**Goal of the exercise:** For every entry that follows, return the words exactly and omit any picture.

**Supplied records:**
BEGIN

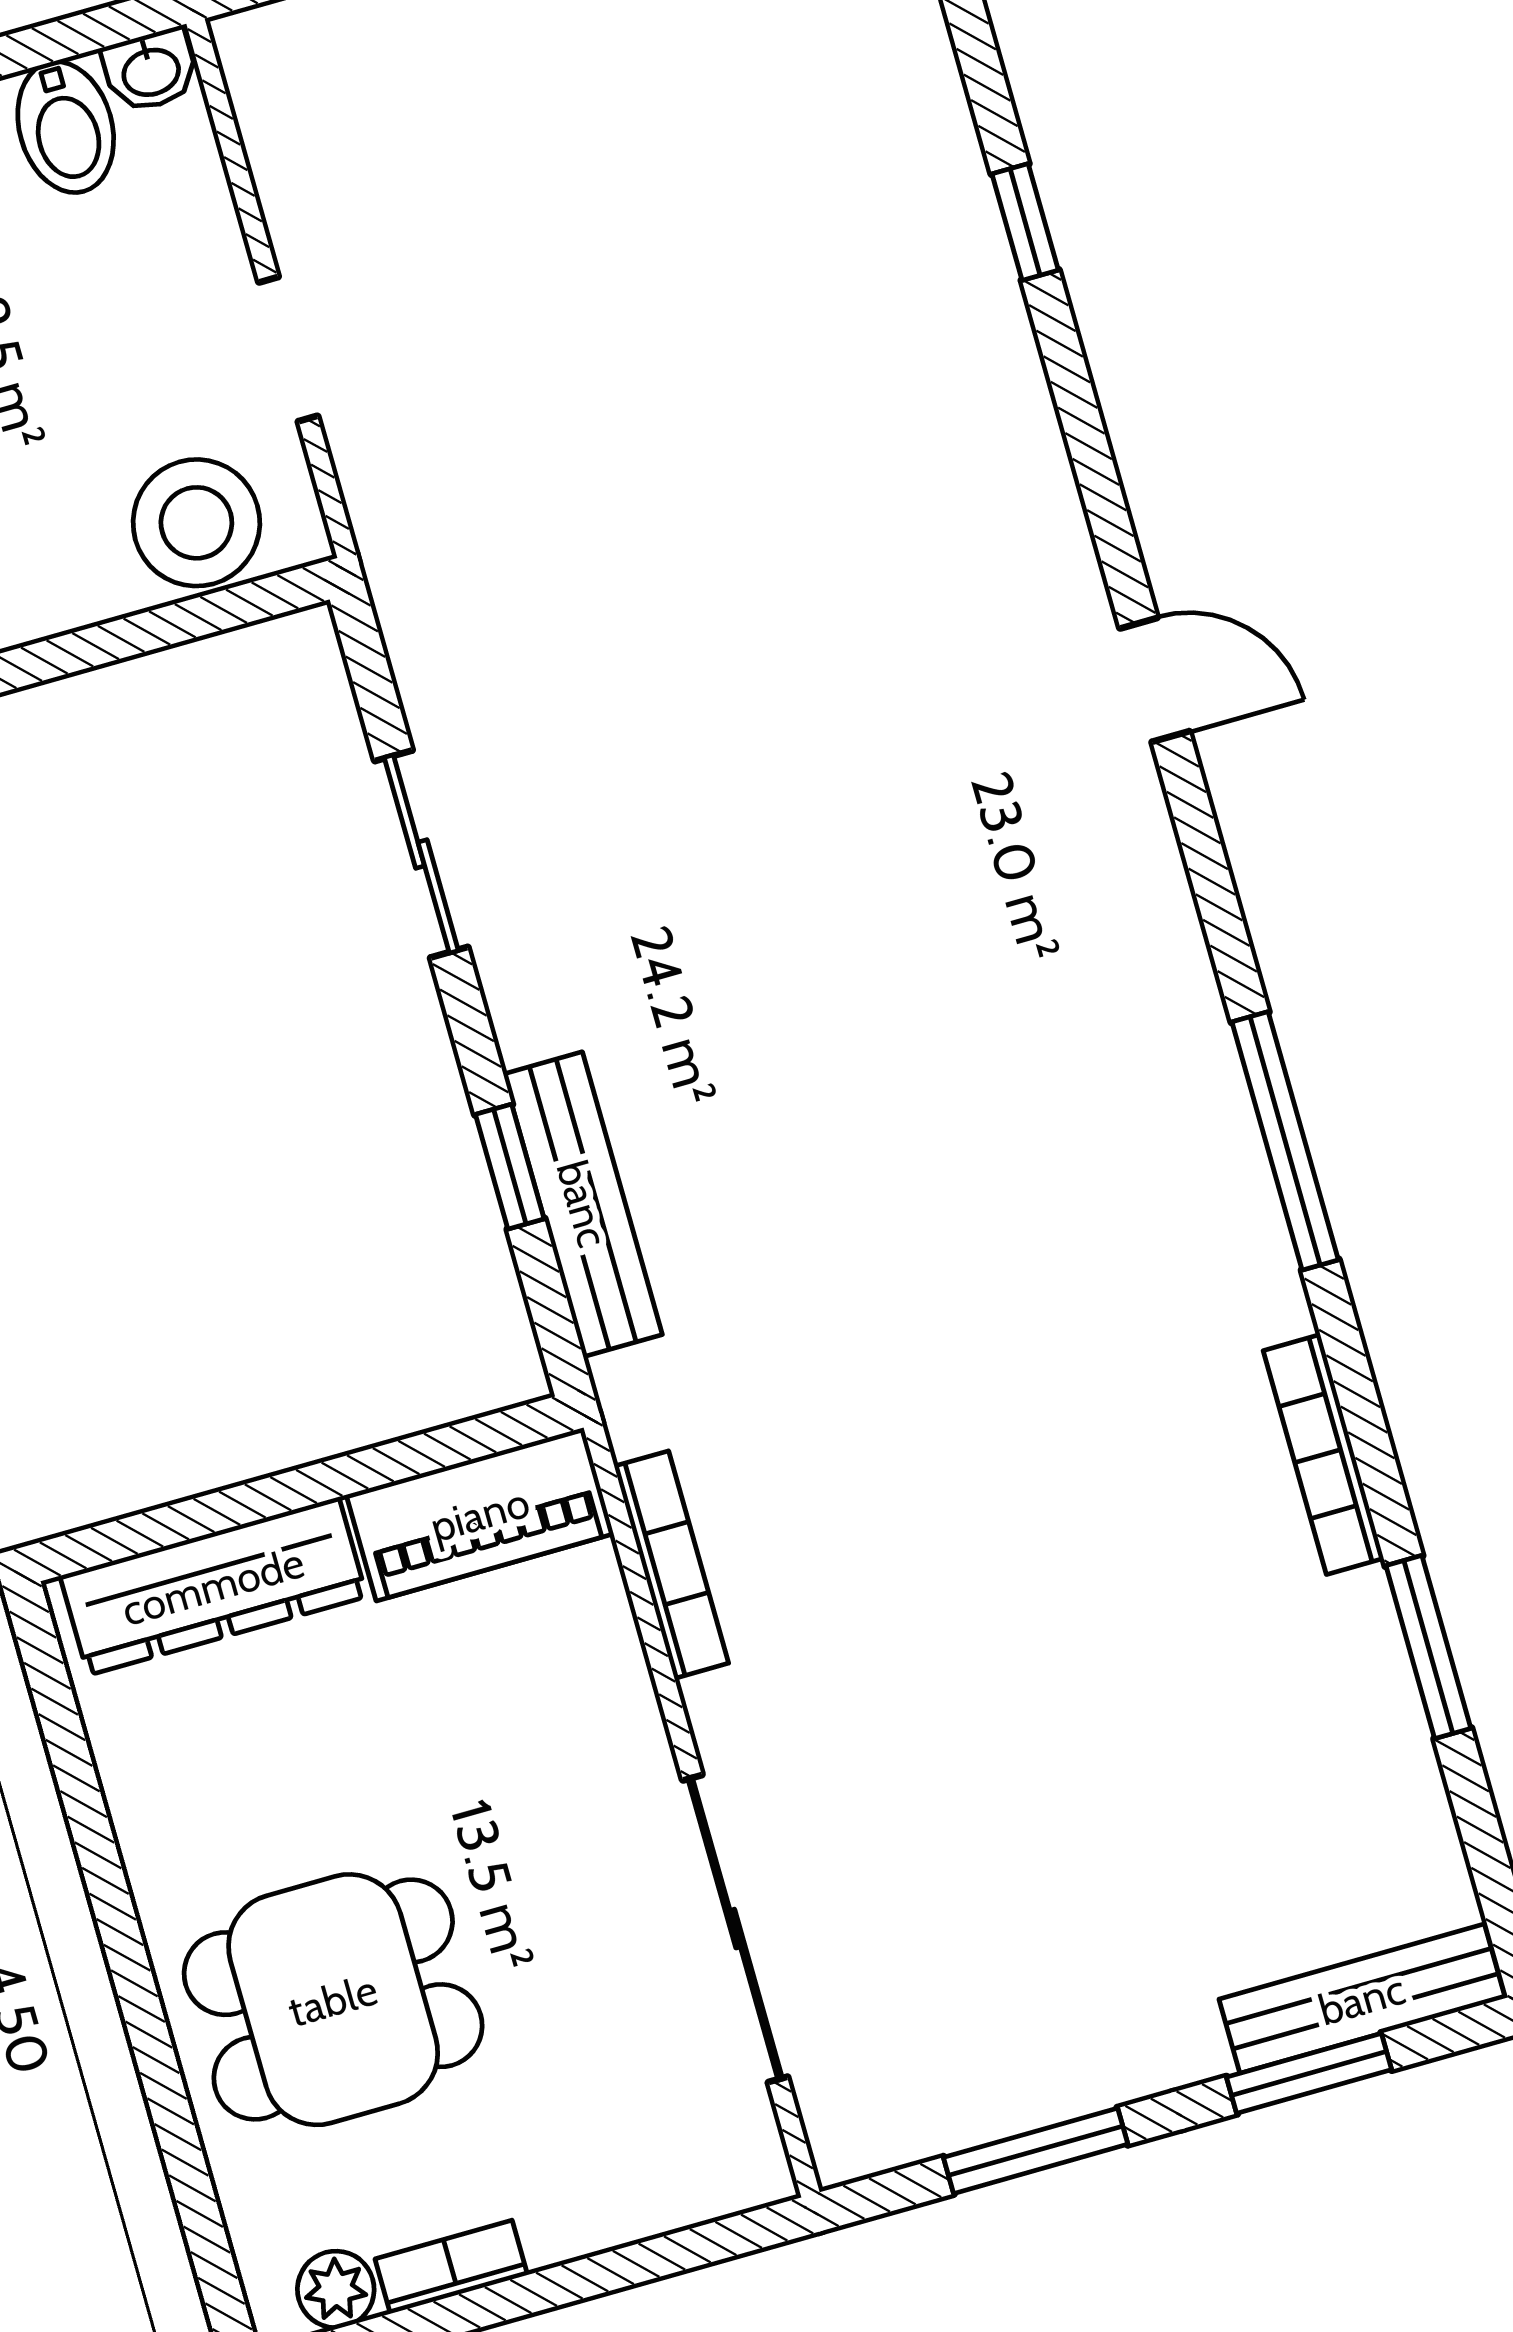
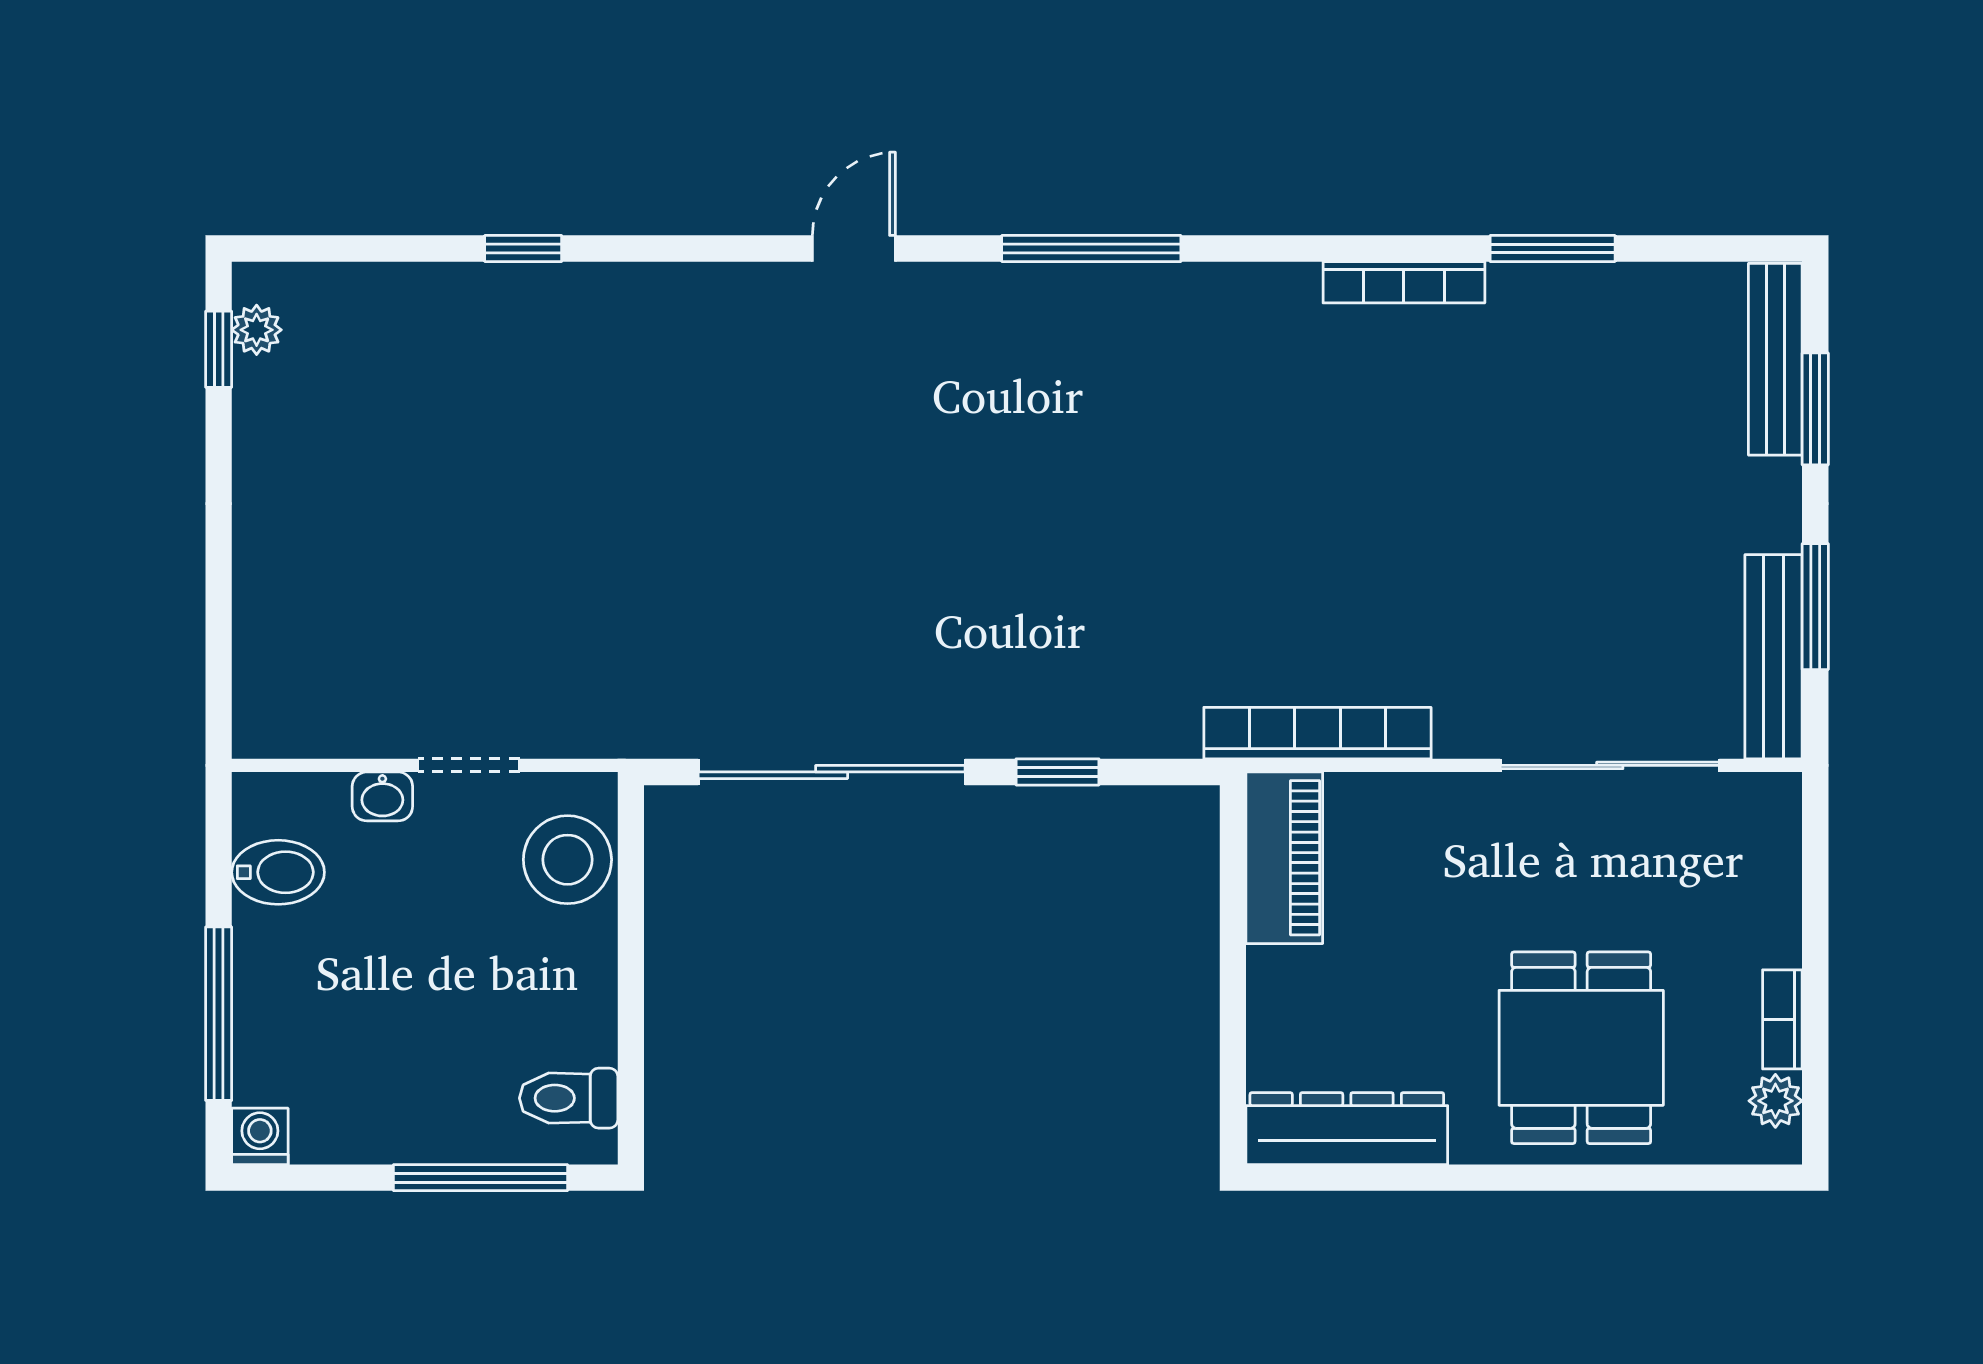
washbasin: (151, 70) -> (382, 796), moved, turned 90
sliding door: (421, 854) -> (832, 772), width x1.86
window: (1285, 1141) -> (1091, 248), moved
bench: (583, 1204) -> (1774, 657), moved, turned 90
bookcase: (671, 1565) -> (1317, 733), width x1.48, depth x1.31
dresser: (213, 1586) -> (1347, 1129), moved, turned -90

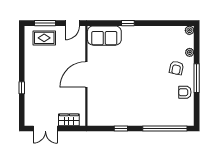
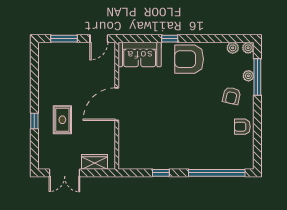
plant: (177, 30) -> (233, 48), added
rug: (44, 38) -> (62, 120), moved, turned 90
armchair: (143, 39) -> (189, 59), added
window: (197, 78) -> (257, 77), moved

END

**Answer for this exercise:**
washbasin: (151, 70) -> (382, 796), moved, turned 90
sliding door: (421, 854) -> (832, 772), width x1.86
window: (1285, 1141) -> (1091, 248), moved
bench: (583, 1204) -> (1774, 657), moved, turned 90
bookcase: (671, 1565) -> (1317, 733), width x1.48, depth x1.31
dresser: (213, 1586) -> (1347, 1129), moved, turned -90

plant: (177, 30) -> (233, 48), added
rug: (44, 38) -> (62, 120), moved, turned 90
armchair: (143, 39) -> (189, 59), added
window: (197, 78) -> (257, 77), moved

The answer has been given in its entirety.